Object state comparisons
□ □ □ □
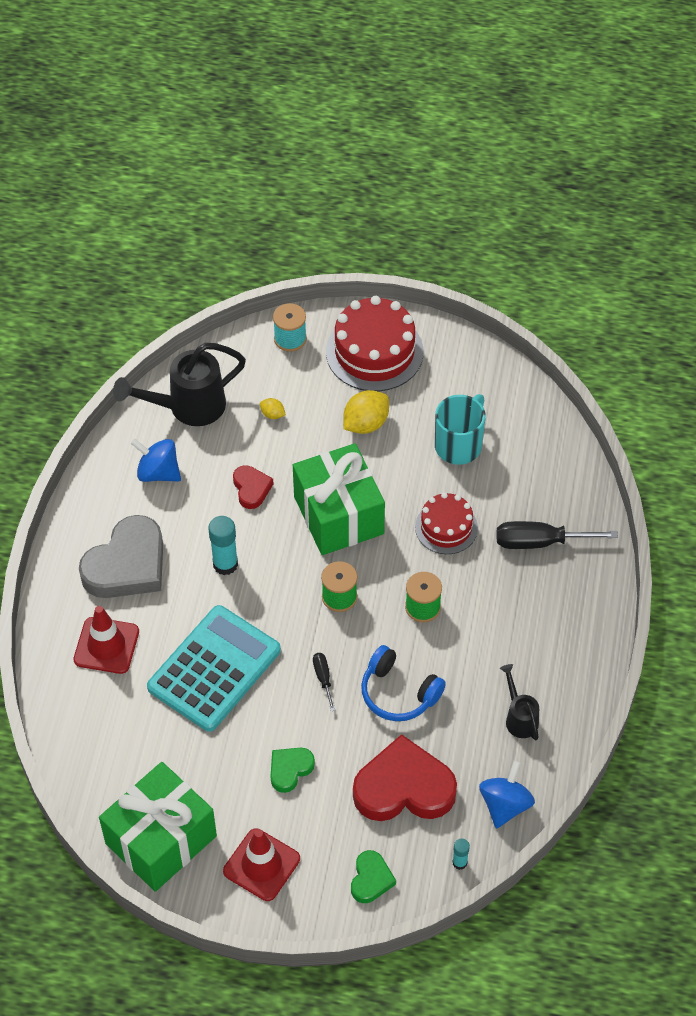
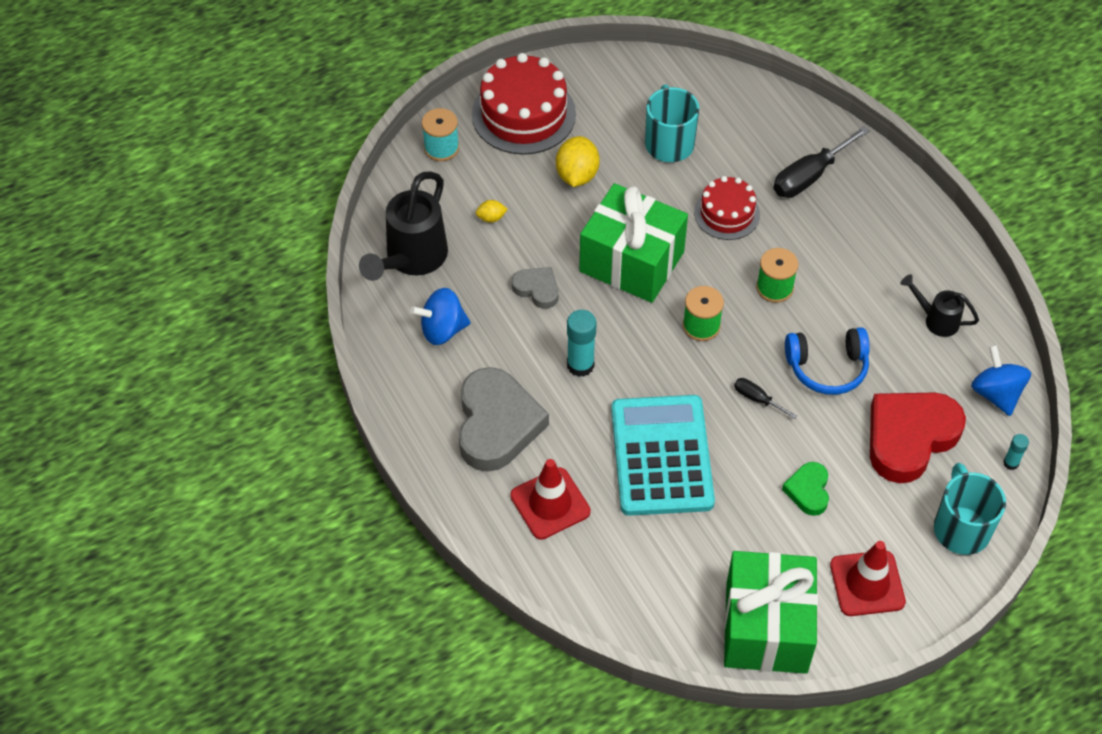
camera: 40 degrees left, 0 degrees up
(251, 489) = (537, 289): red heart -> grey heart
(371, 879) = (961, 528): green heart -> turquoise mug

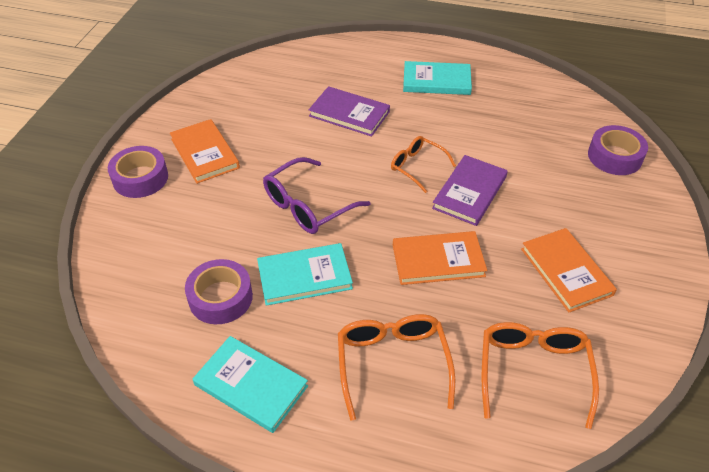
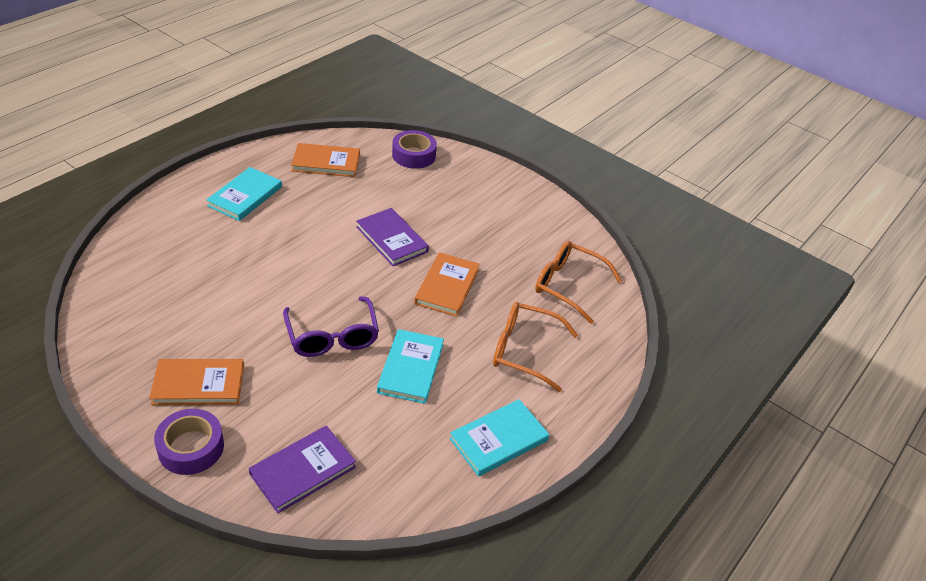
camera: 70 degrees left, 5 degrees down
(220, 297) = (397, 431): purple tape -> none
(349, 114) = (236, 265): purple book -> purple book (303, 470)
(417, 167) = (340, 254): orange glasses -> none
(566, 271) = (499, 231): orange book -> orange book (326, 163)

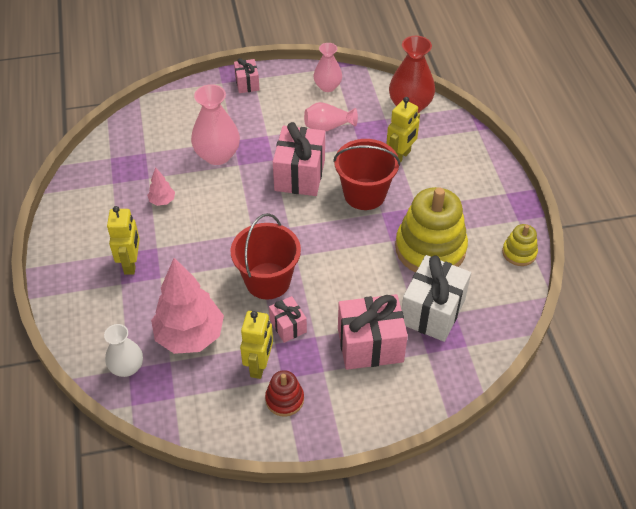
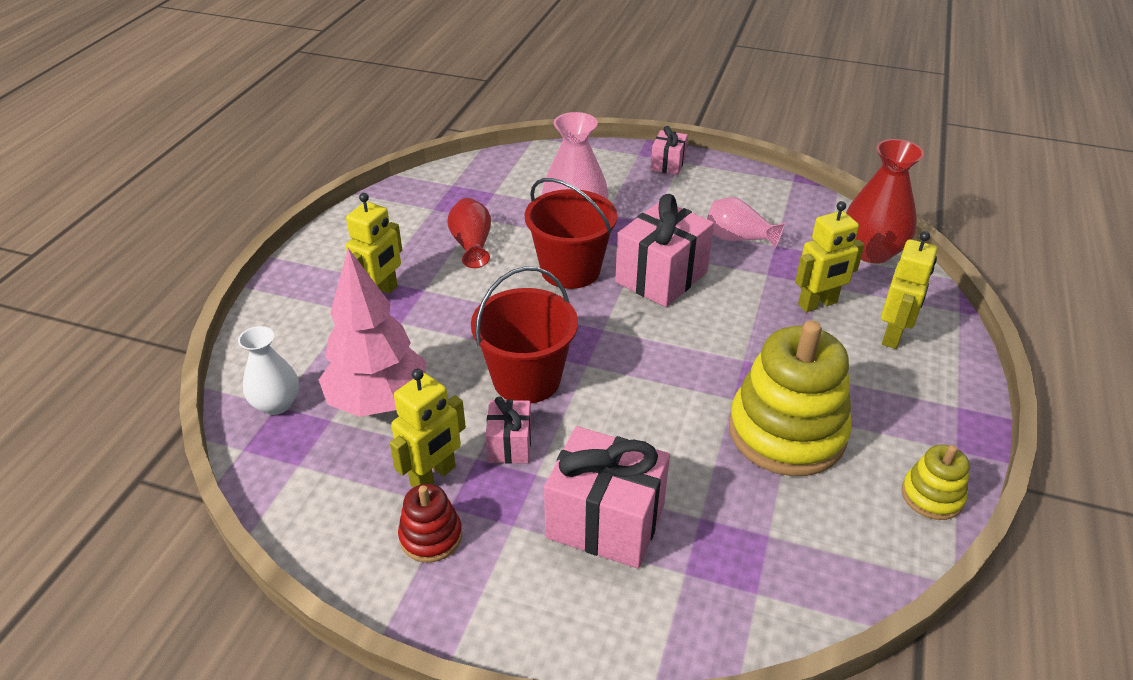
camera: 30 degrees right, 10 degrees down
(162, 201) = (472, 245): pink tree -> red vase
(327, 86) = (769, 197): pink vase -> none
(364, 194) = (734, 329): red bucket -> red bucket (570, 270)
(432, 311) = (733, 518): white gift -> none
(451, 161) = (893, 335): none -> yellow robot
□ □ □ □
Assignment: List each line of the entries that holds the string "none".

Answer area:
(220, 297) = (397, 431): purple tape -> none
(417, 167) = (340, 254): orange glasses -> none
(327, 86) = (769, 197): pink vase -> none
(432, 311) = (733, 518): white gift -> none
(451, 161) = (893, 335): none -> yellow robot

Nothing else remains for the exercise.